[Records for the exercise — start]

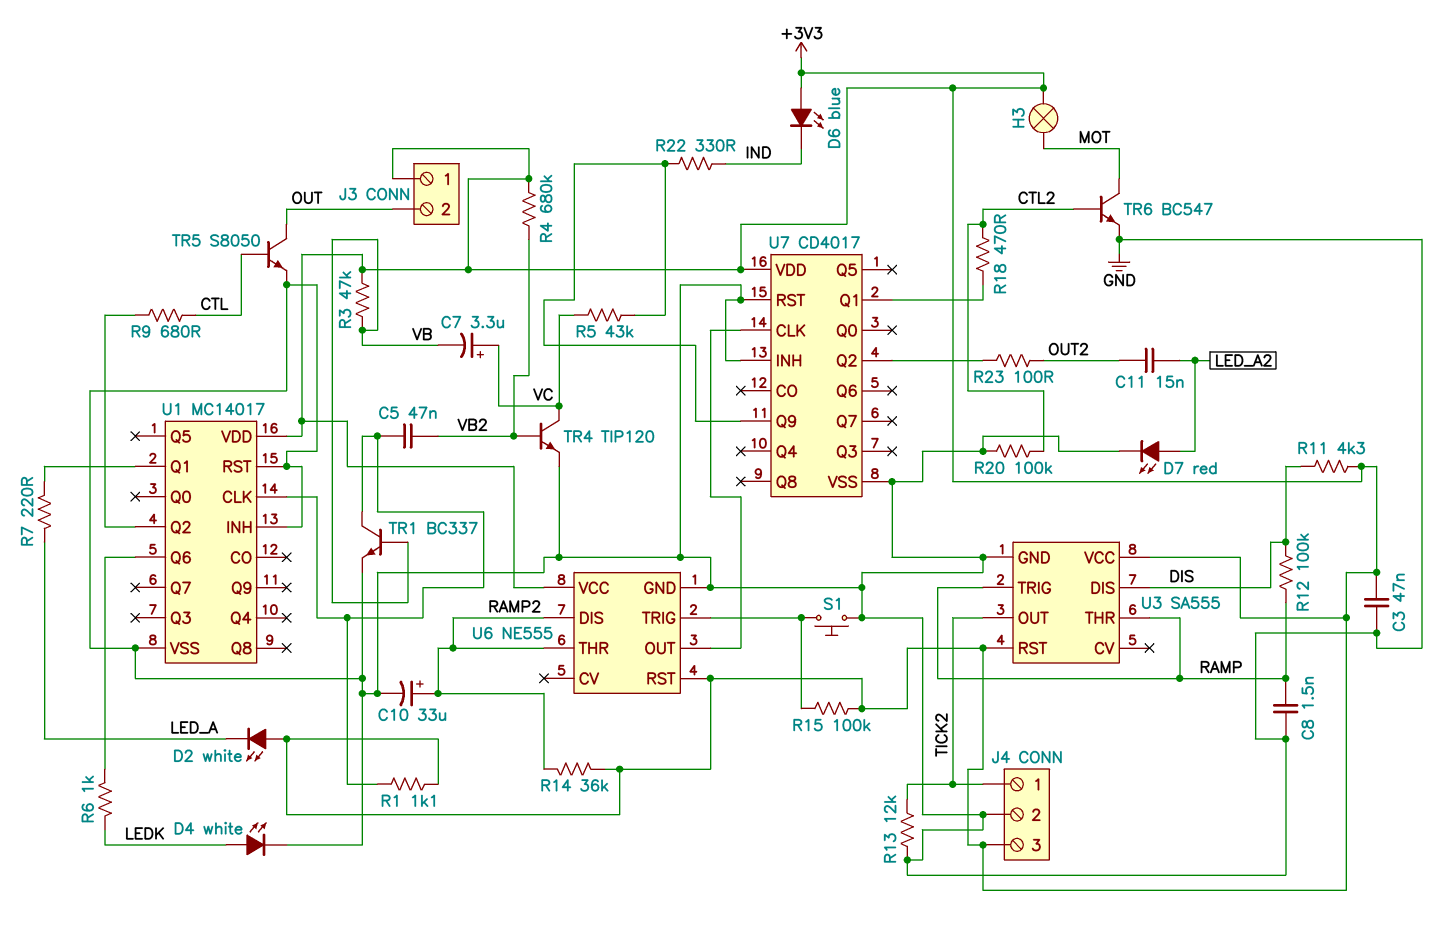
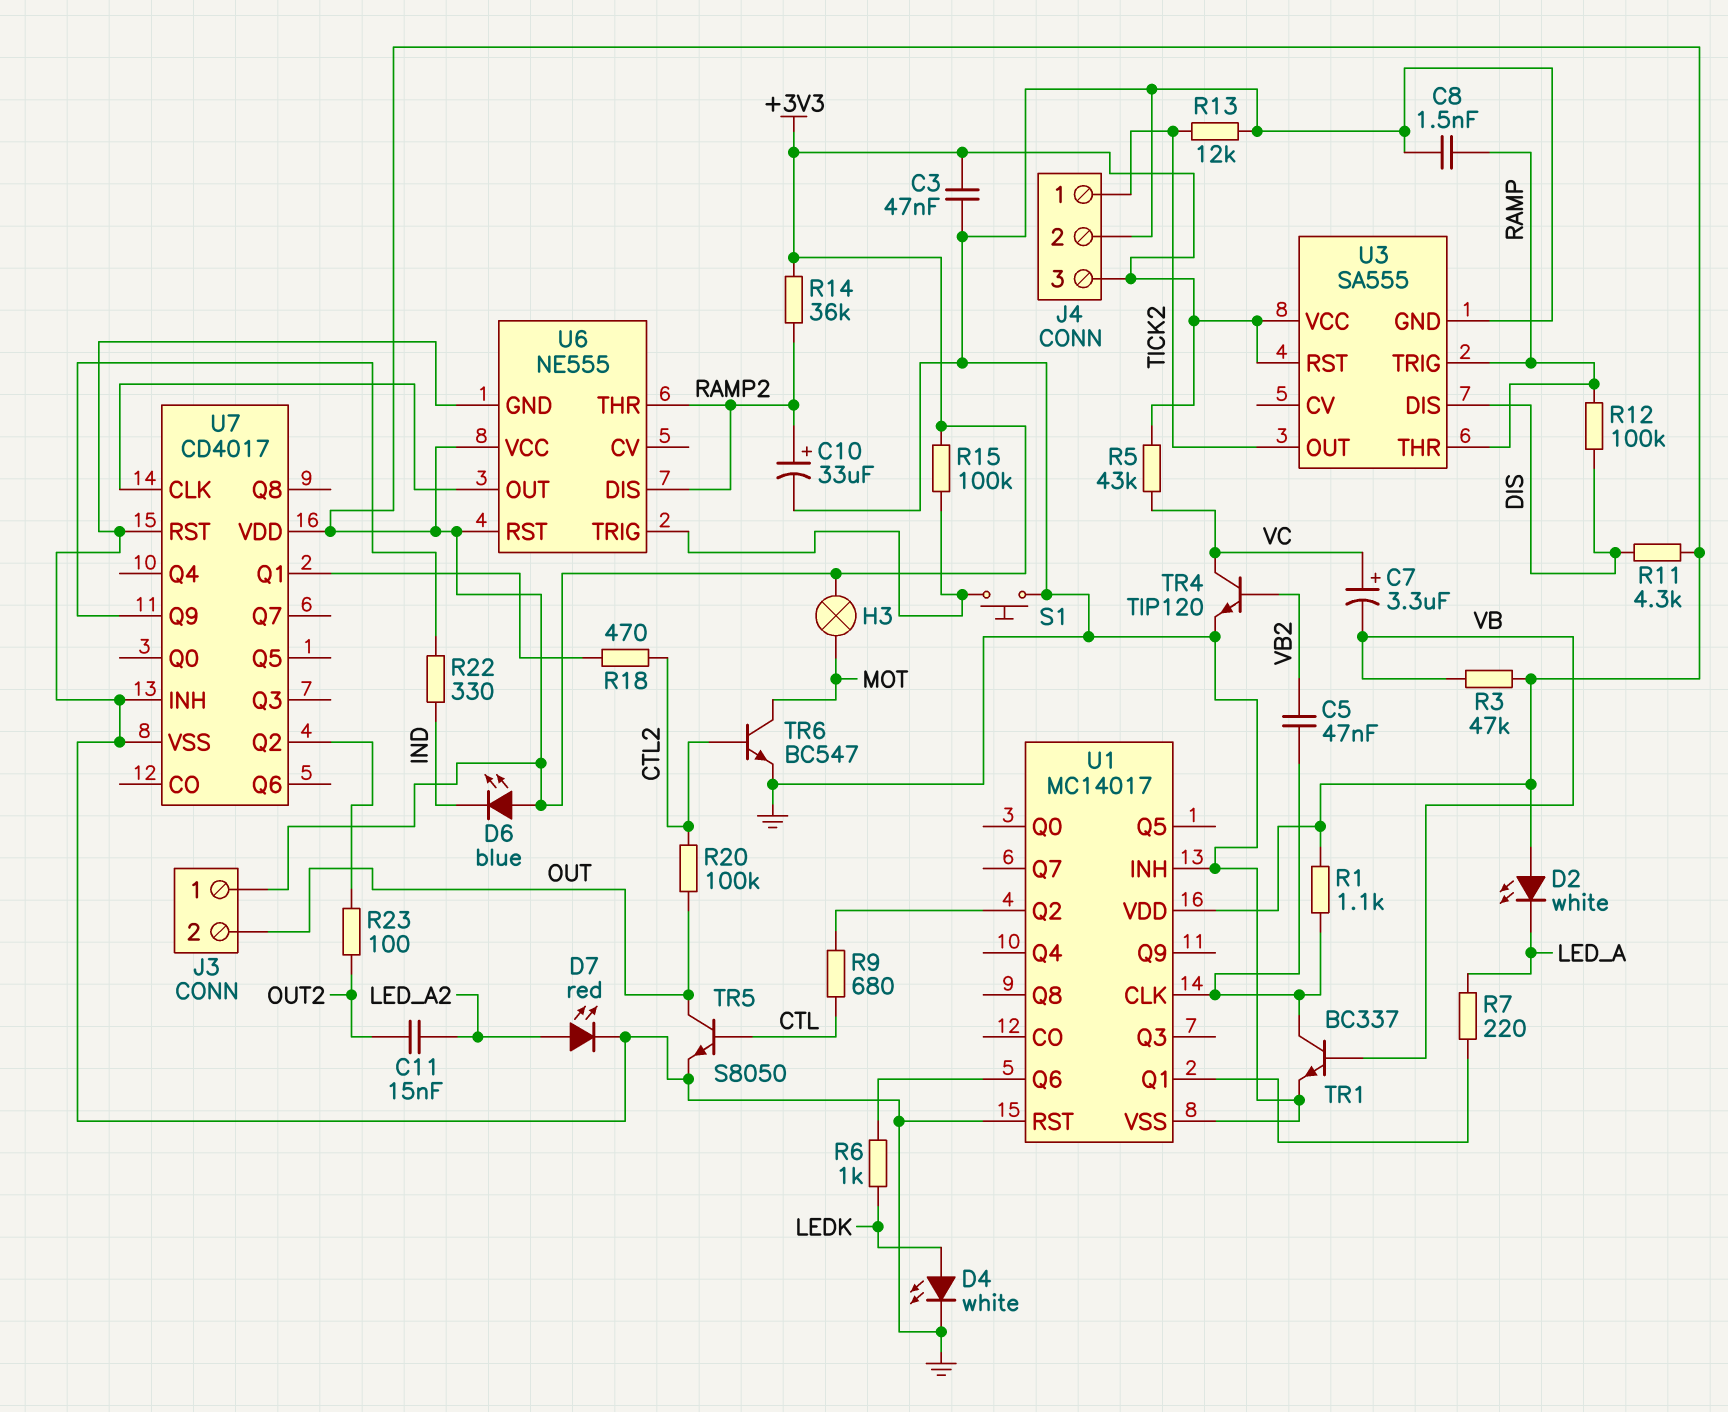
R4: 680k (+3V3, VB2) -> none
R5: 43k (U7/Q9, VC) -> 43k (+3V3, VC)
R20: 100k (CTL2, GND) -> 100k (CTL2, OUT)

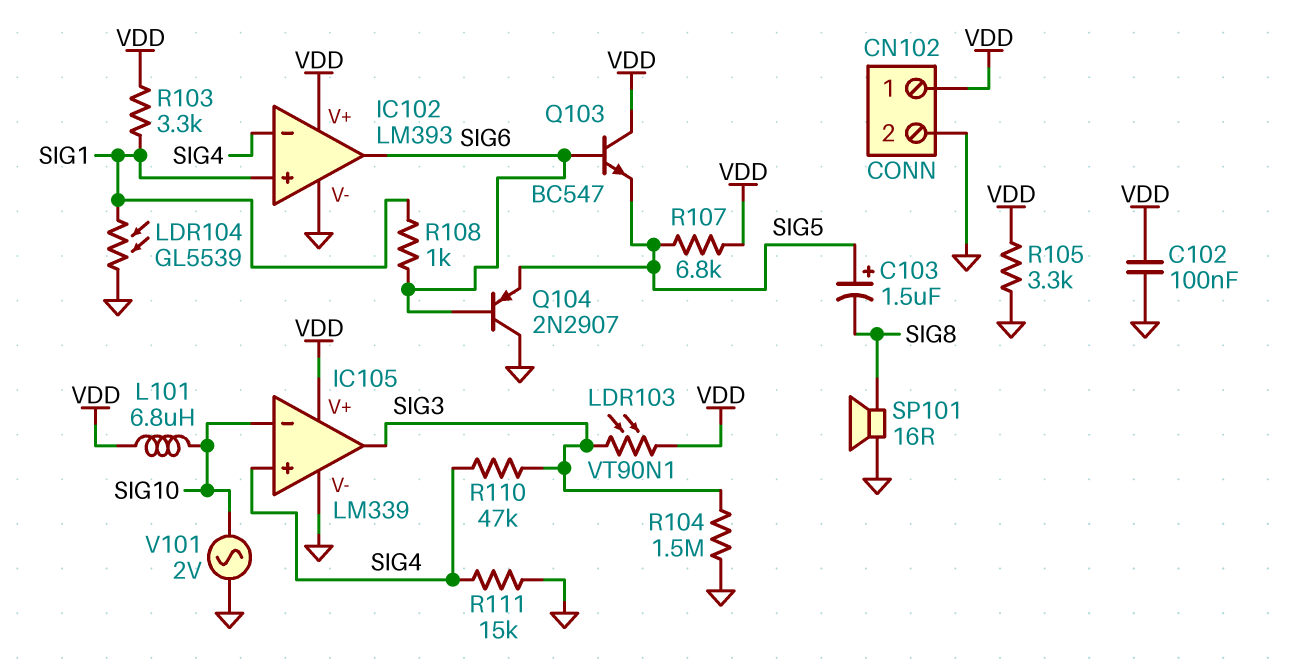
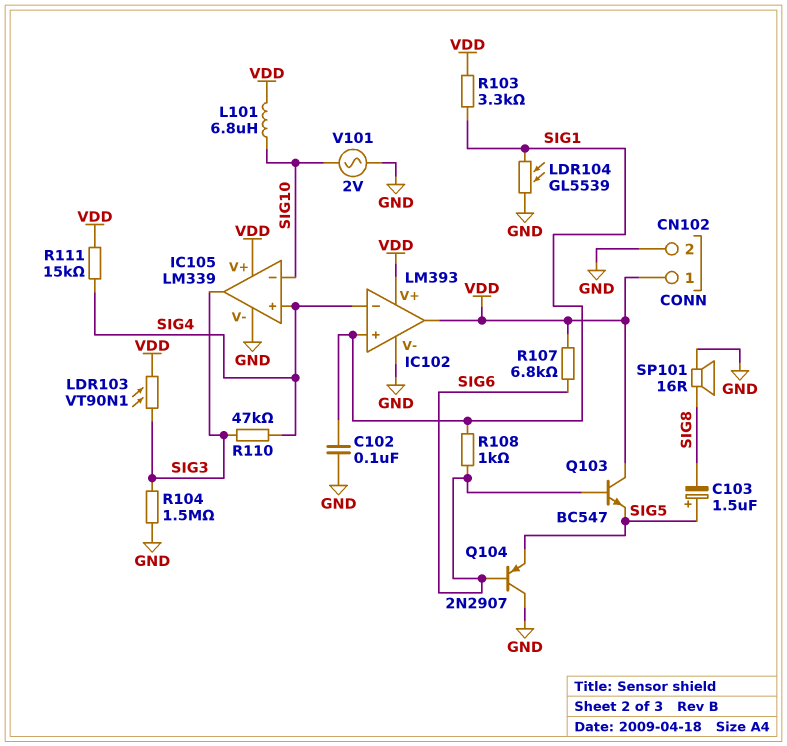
C102: 100nF (GND, VDD) -> 100nF (GND, SIG1)
IC102 pin out: SIG6 -> VDD
R105: 3.3k (GND, VDD) -> none
R107: 6.8k (SIG5, VDD) -> 6.8k (SIG6, VDD)
R111: 15k (GND, SIG4) -> 15k (SIG4, VDD)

[Records for the exercise — finish]

The answer should be nothing more than the lines from the one with "C102: 100nF (GND, VDD) -> 100nF (GND, SIG1)" through the end of the entries, restated word for word.

C102: 100nF (GND, VDD) -> 100nF (GND, SIG1)
IC102 pin out: SIG6 -> VDD
R105: 3.3k (GND, VDD) -> none
R107: 6.8k (SIG5, VDD) -> 6.8k (SIG6, VDD)
R111: 15k (GND, SIG4) -> 15k (SIG4, VDD)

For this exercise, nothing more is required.